↓↓↓
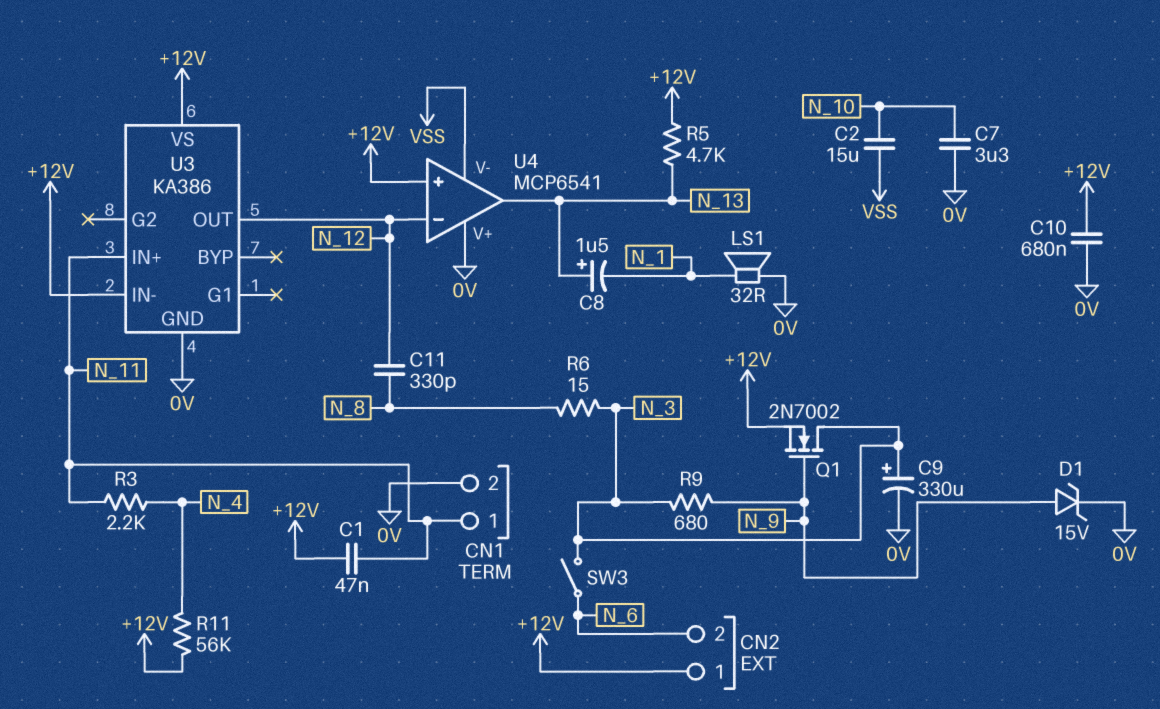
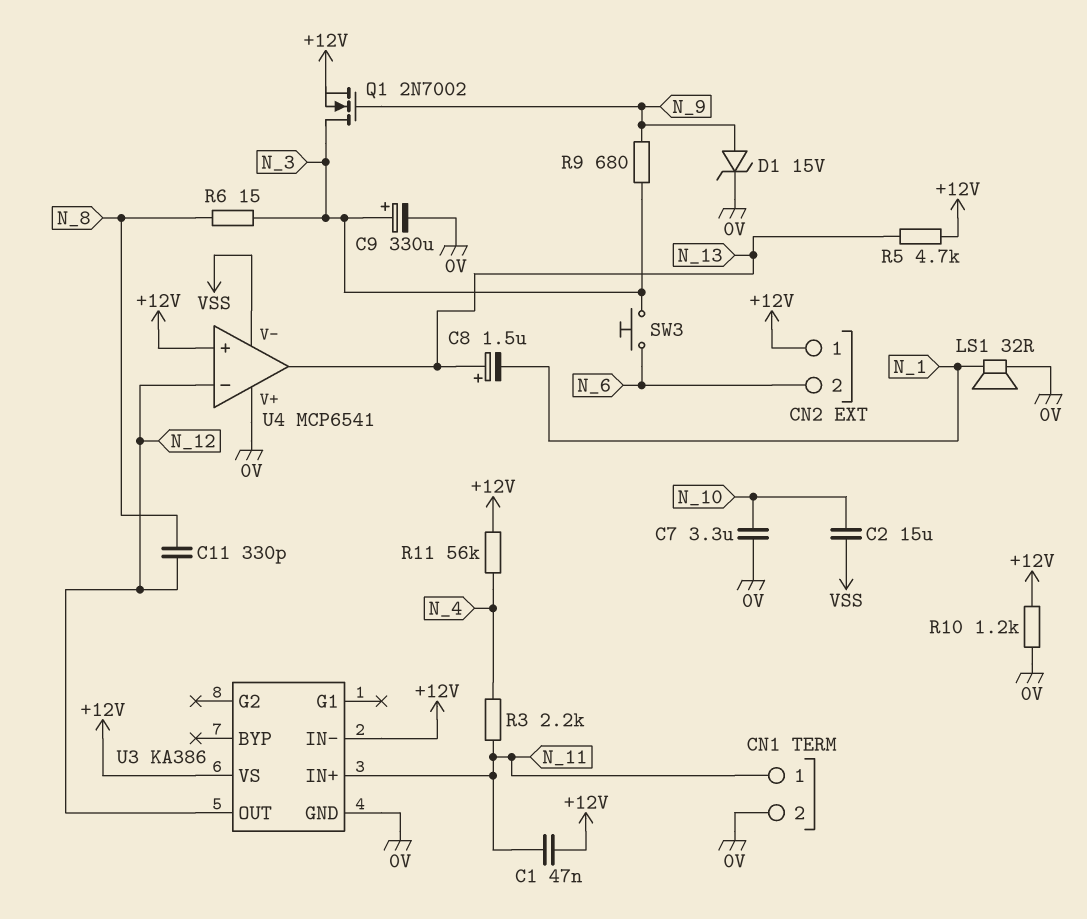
C10: 680nF (+12V, 0V) -> none
R10: none -> 1.2k (+12V, 0V)
SW3: switch (N_3, N_6) -> button (N_3, N_6)

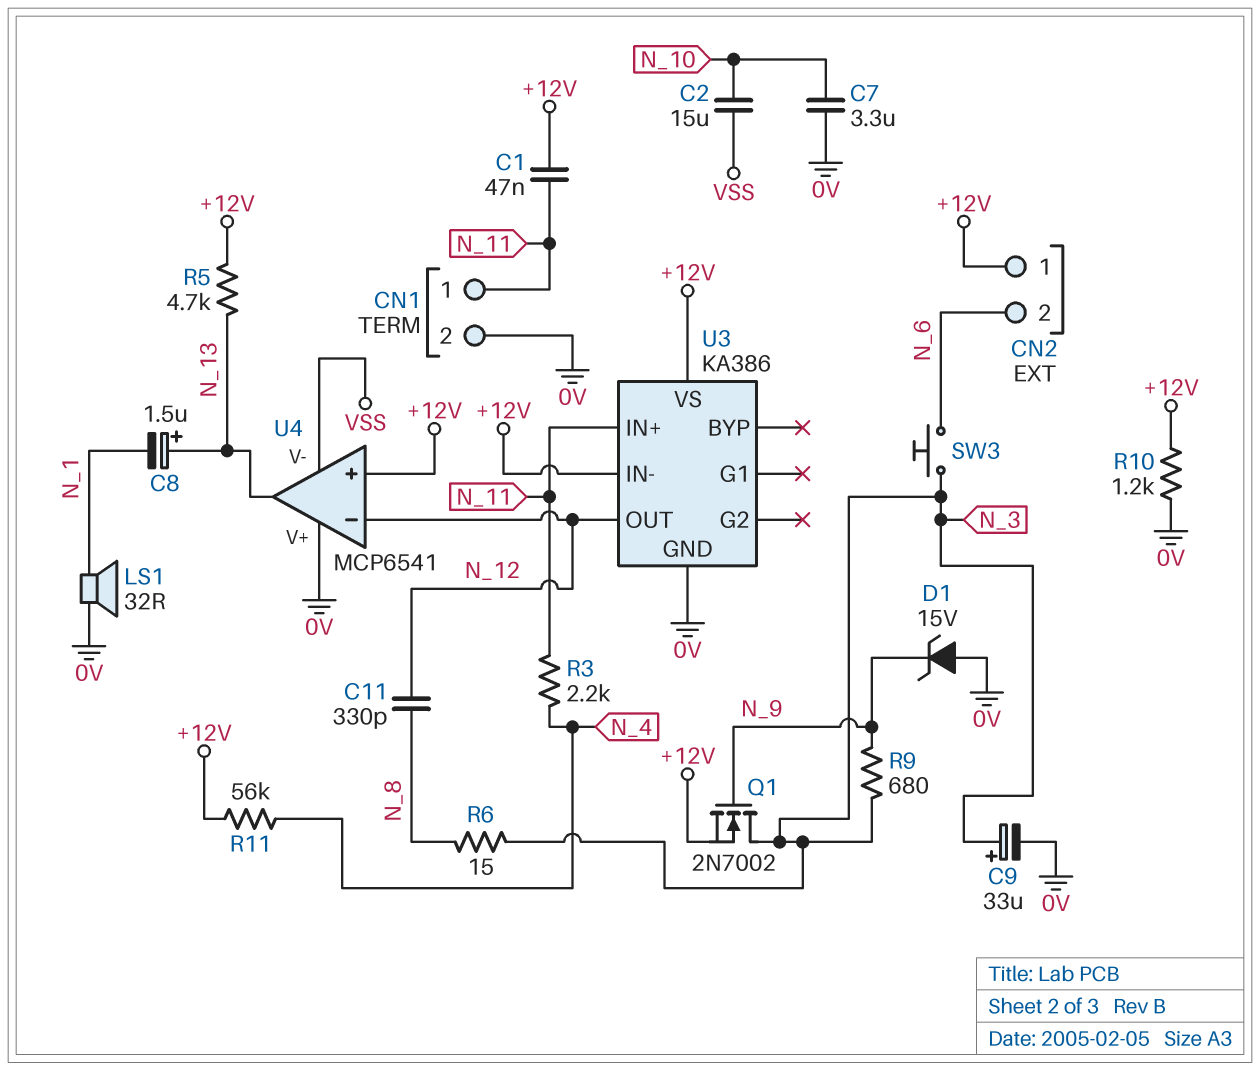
C9: 330uF (plus N_3, minus 0V) -> 33uF (plus N_3, minus 0V)
D1: zener 15V (A N_9, K 0V) -> zener 15V (A 0V, K N_9)

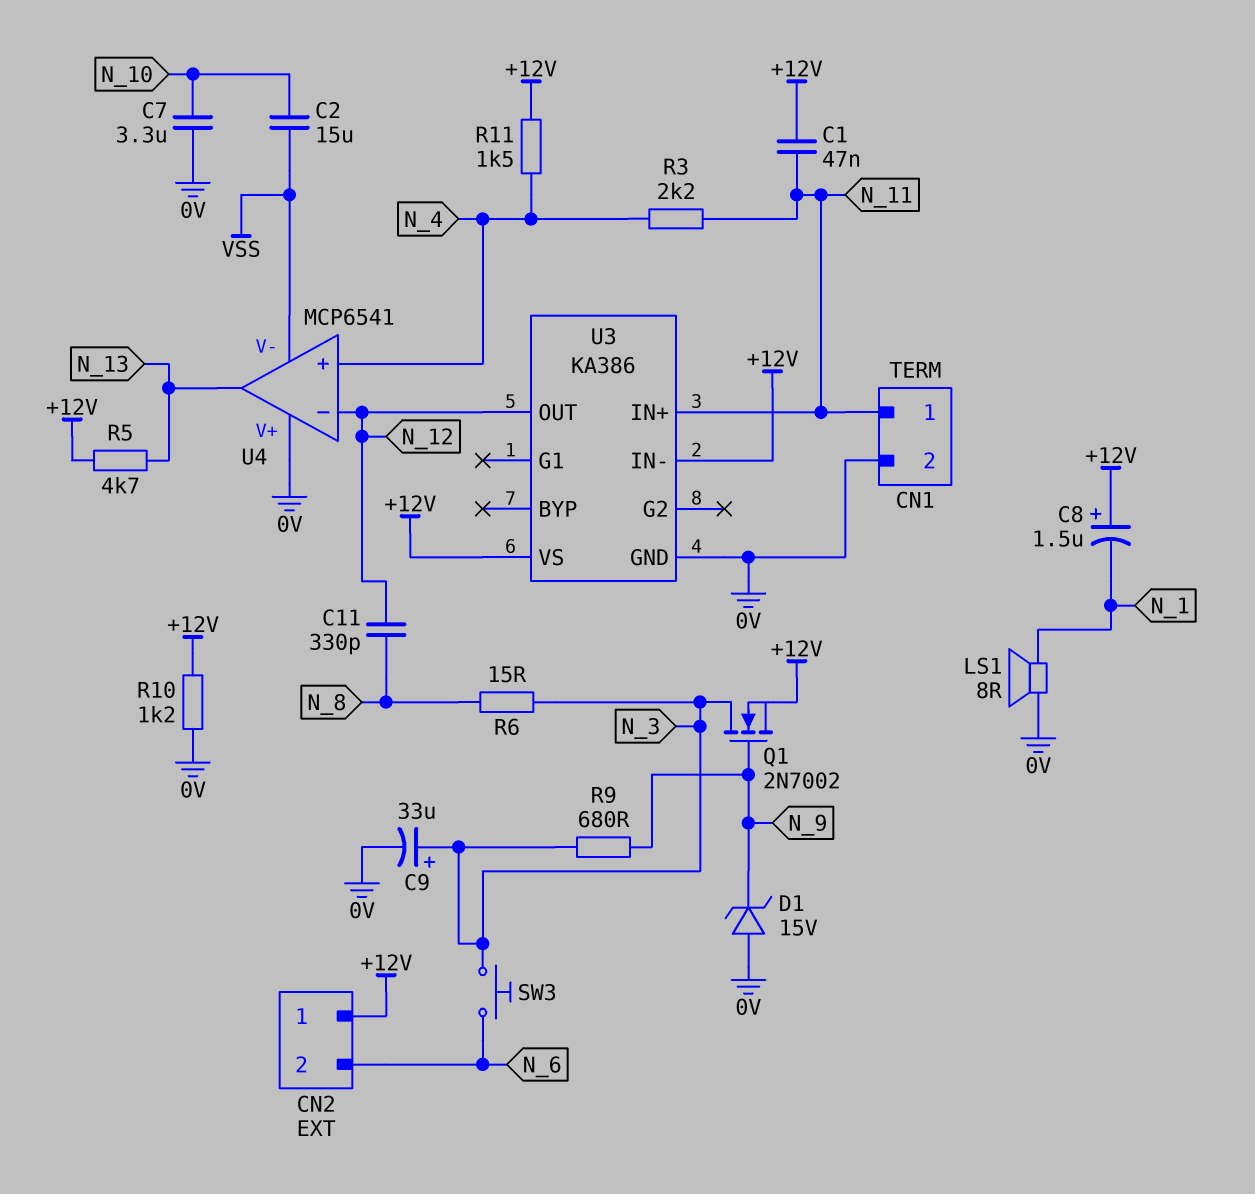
C8: 1.5uF (plus N_13, minus N_1) -> 1.5uF (plus +12V, minus N_1)
LS1: speaker 32R (0V, N_1) -> speaker 8R (0V, N_1)
R11: 56k (+12V, N_4) -> 1.5k (+12V, N_4)
U4 pin in+: +12V -> N_4

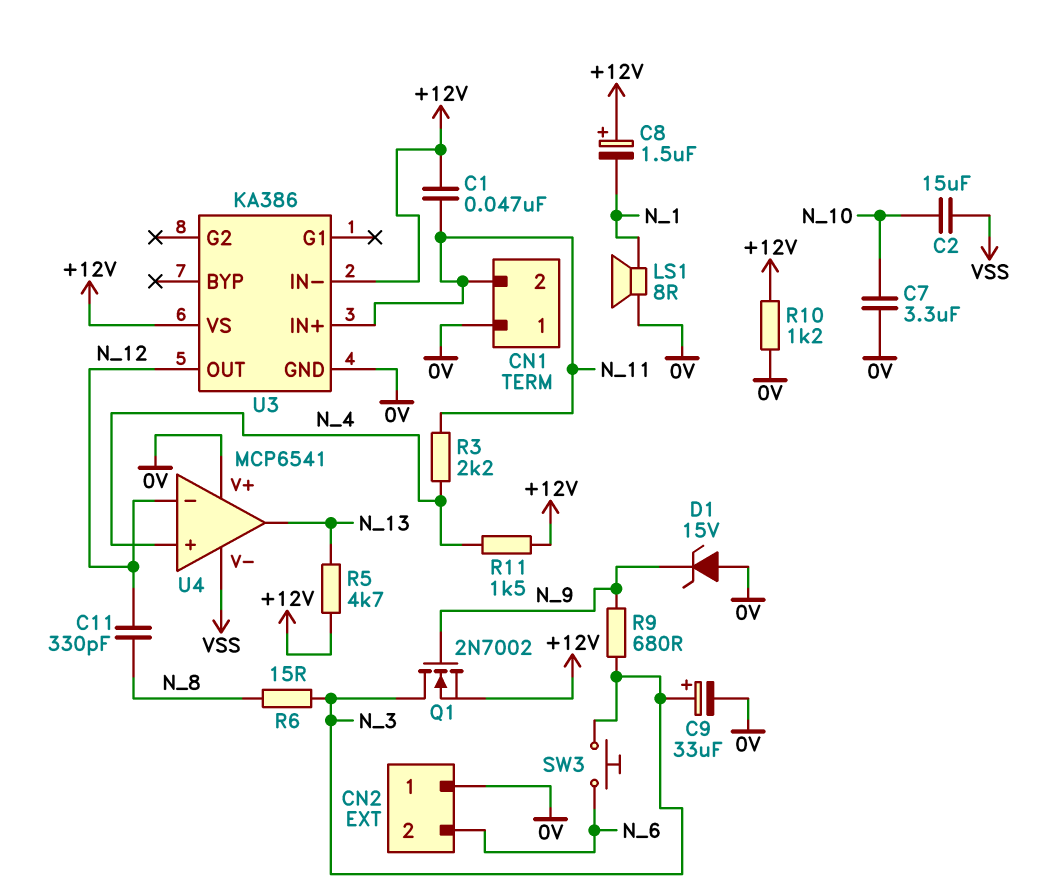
CN1 pin 1: N_11 -> 0V
CN1 pin 2: 0V -> N_11
CN2 pin 1: +12V -> 0V

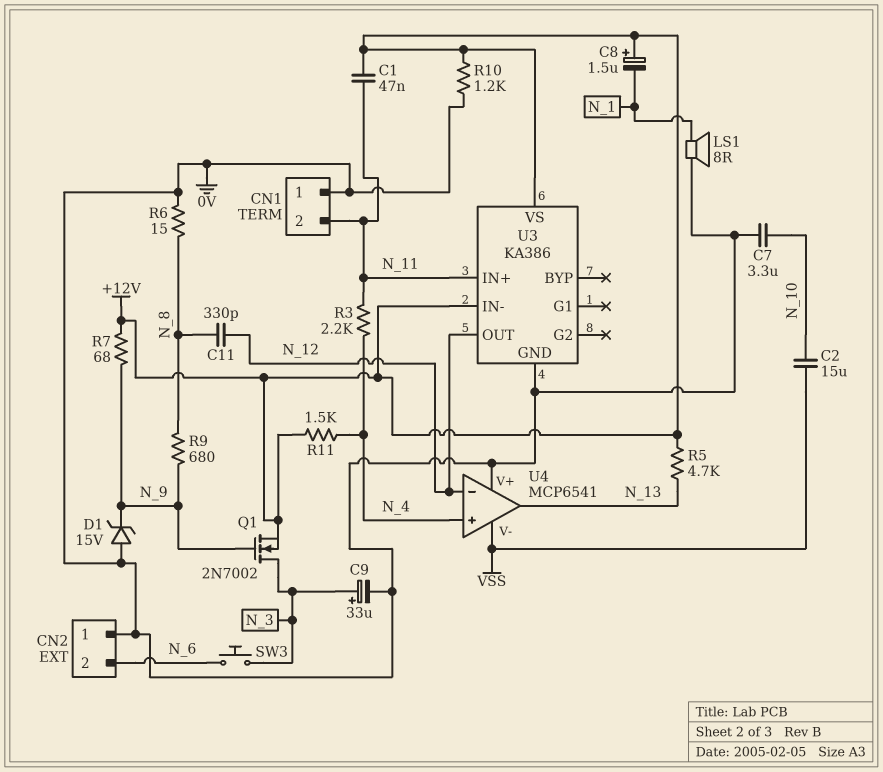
R6: 15 (N_3, N_8) -> 15 (0V, N_8)
R7: none -> 68 (+12V, N_9)
R9: 680 (N_3, N_9) -> 680 (N_8, N_9)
↑↑↑
Task instructions: Exactly how many lines of the records hold "none"? Give the number without any words.

Written solution: 3